# [PROBLEM DETAILS]
Please copy each line below that contains the word "slope".

# [SUPPLIED RECORDS]
* * *

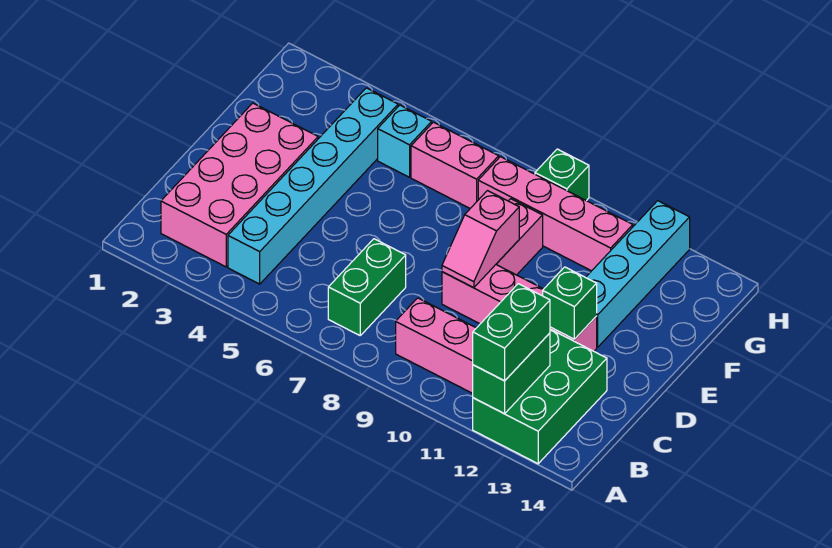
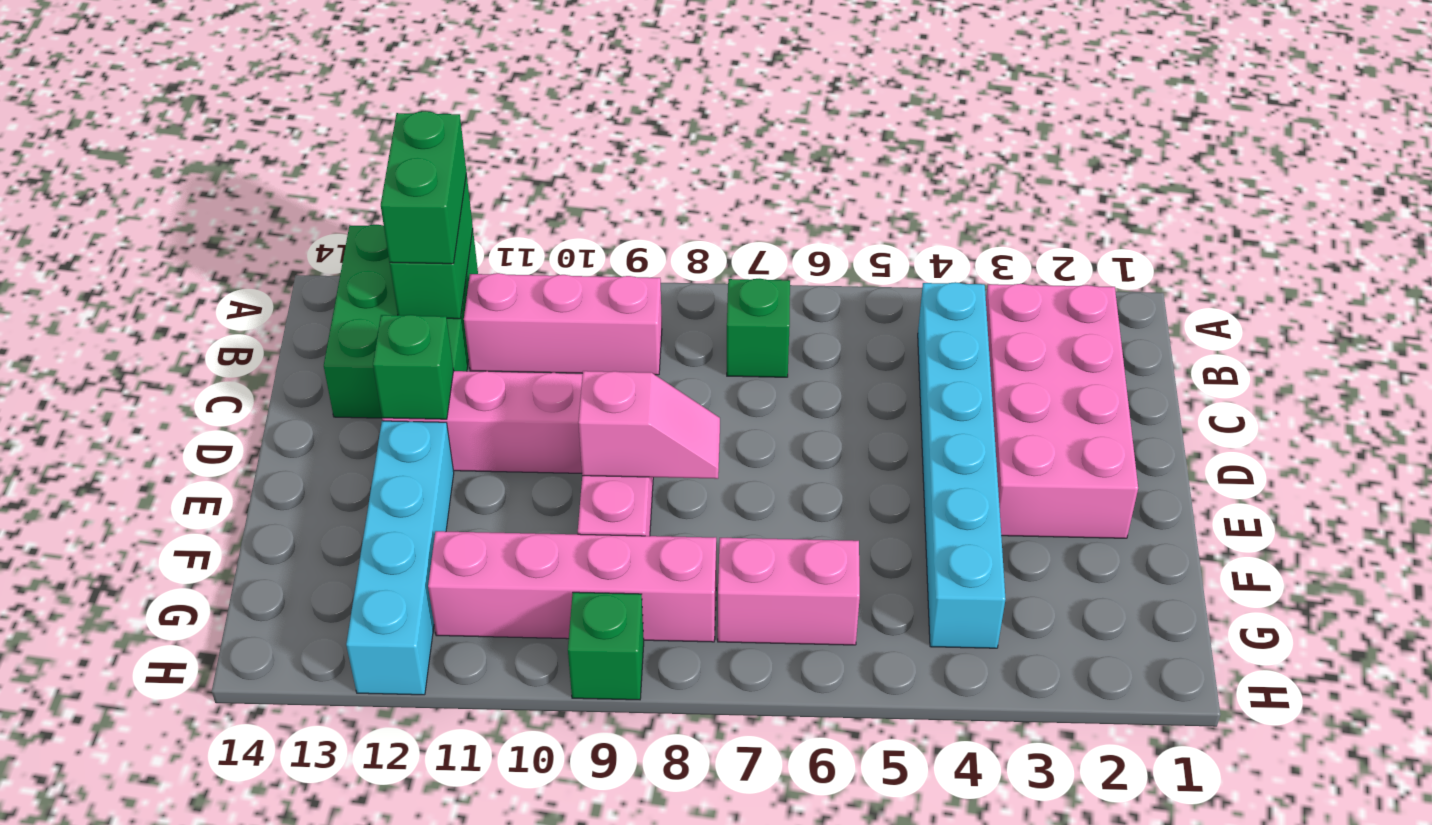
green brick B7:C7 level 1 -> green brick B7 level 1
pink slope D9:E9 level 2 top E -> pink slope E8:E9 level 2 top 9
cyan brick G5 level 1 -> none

* * *

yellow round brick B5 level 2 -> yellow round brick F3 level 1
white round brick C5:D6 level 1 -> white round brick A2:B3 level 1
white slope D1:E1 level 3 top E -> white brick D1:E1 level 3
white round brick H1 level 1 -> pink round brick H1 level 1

* * *

# [OUTPUT OF THE TASK]
pink slope D9:E9 level 2 top E -> pink slope E8:E9 level 2 top 9
white slope D1:E1 level 3 top E -> white brick D1:E1 level 3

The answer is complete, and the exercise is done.